- _Provided entries_
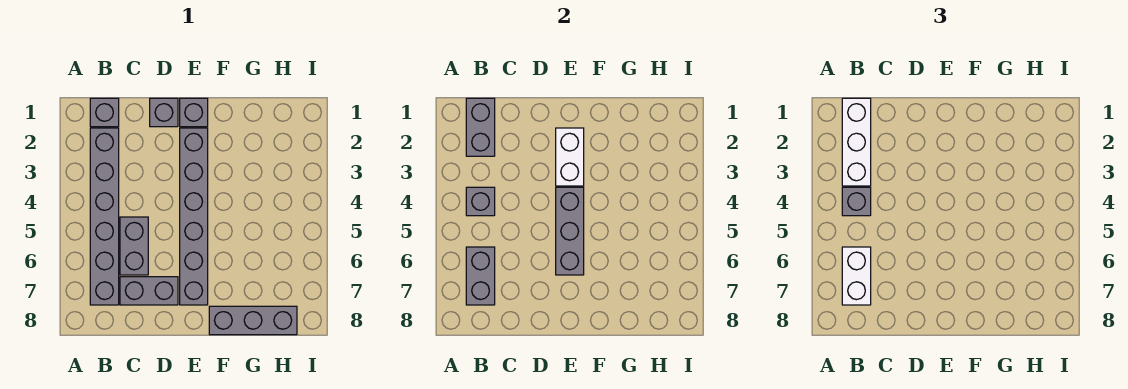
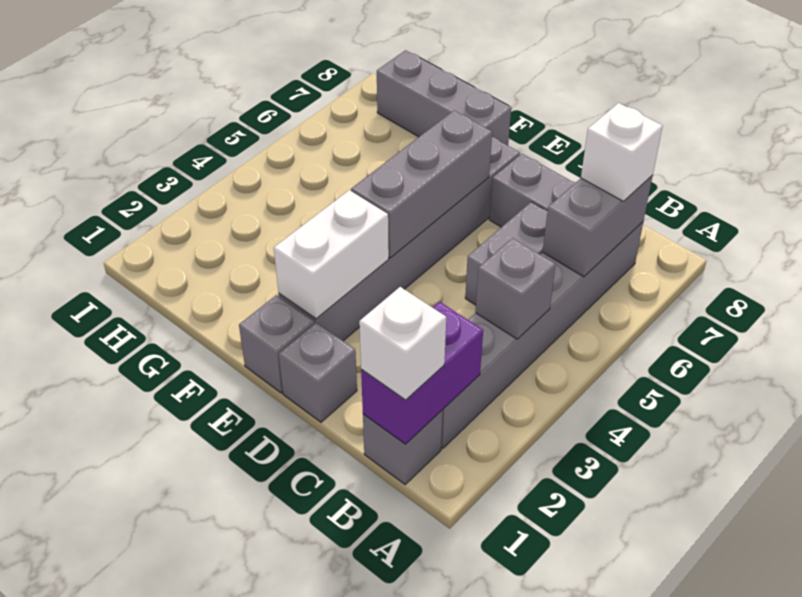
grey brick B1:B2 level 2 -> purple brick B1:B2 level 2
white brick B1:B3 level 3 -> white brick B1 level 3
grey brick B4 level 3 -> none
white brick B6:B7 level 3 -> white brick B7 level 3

* * *

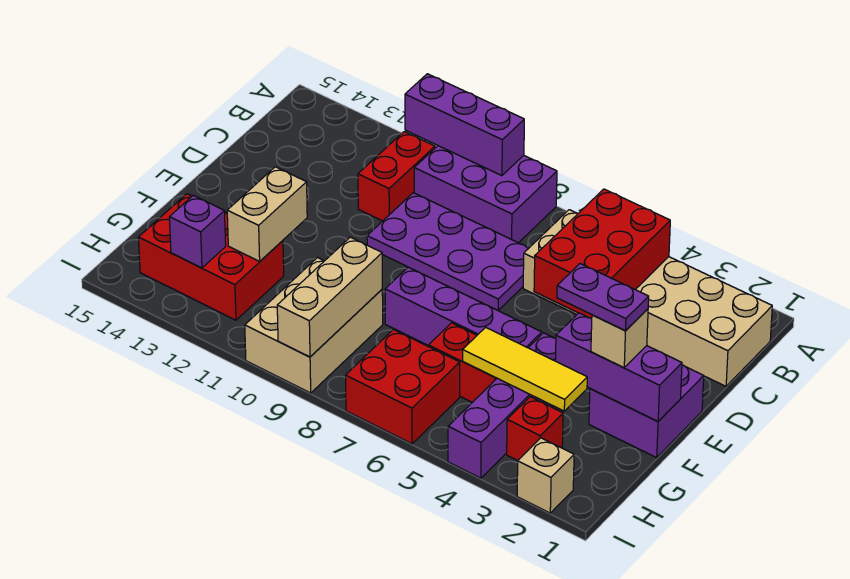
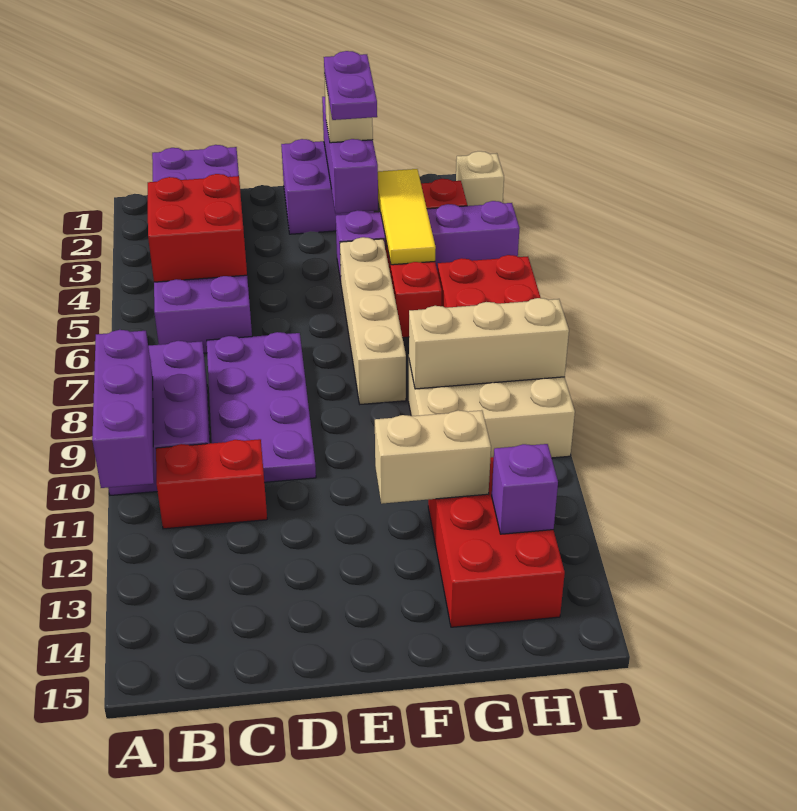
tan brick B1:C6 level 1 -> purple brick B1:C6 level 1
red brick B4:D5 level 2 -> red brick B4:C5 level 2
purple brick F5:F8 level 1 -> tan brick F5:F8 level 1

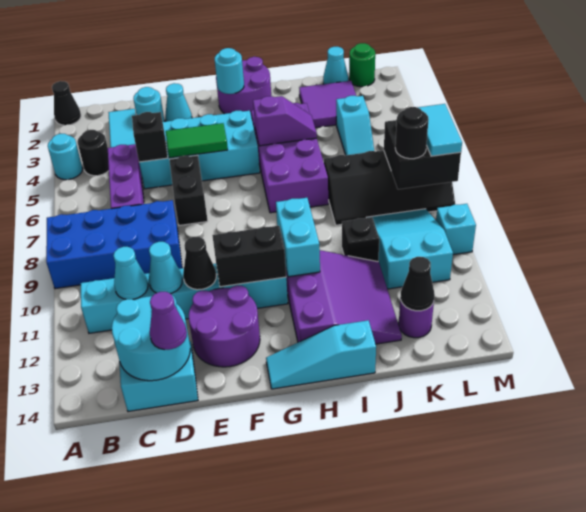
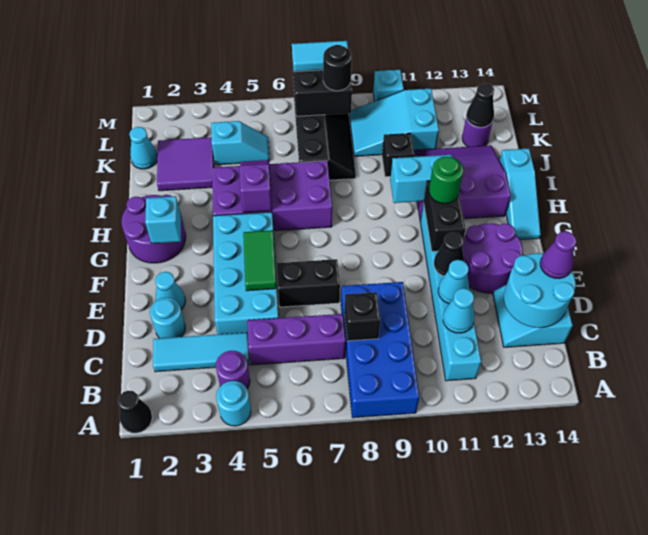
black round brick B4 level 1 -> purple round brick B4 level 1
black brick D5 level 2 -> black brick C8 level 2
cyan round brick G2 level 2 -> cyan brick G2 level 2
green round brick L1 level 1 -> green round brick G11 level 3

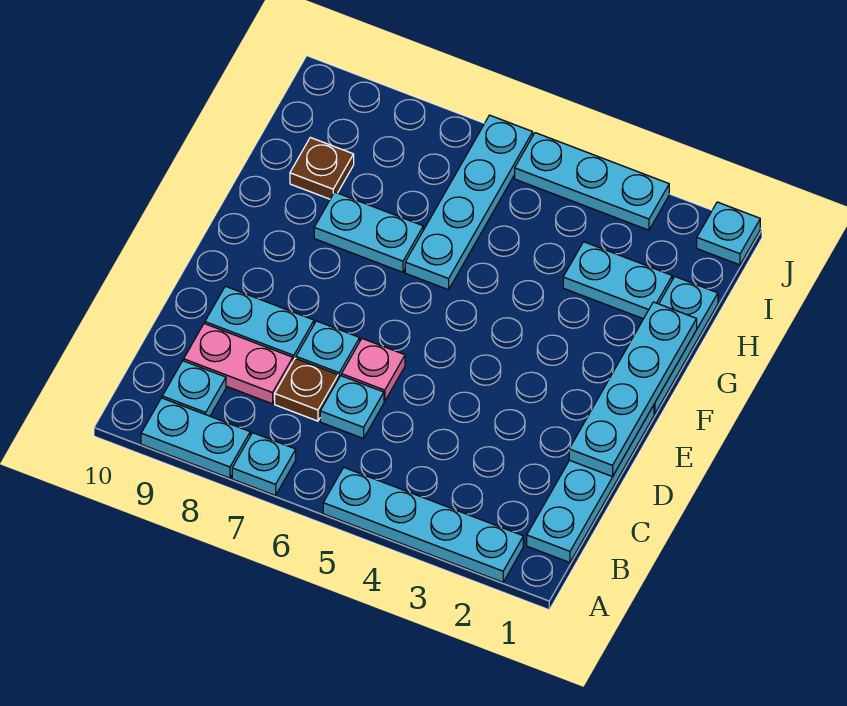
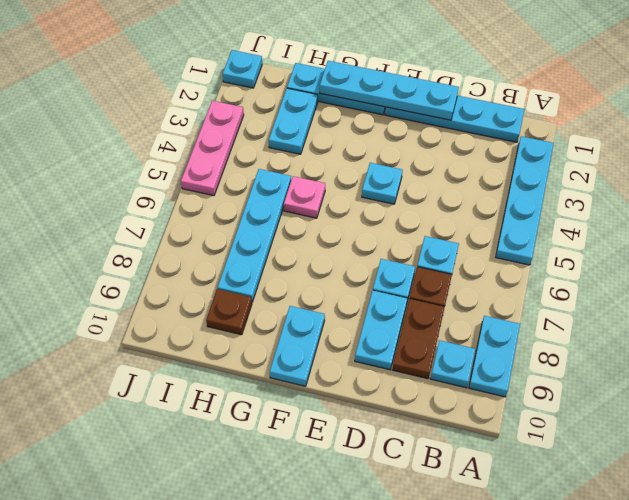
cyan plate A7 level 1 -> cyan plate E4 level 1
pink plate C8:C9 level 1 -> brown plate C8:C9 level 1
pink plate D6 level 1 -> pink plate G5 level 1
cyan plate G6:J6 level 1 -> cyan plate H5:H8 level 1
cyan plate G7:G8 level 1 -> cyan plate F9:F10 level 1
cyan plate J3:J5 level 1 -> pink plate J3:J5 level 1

- _What to work on_
Only one stretch of the data above is needed. Restate it word for word, from the line containing "grey brick B1:B2" through the line containing "white brick B6:B7", both ends included.

- _Result_
grey brick B1:B2 level 2 -> purple brick B1:B2 level 2
white brick B1:B3 level 3 -> white brick B1 level 3
grey brick B4 level 3 -> none
white brick B6:B7 level 3 -> white brick B7 level 3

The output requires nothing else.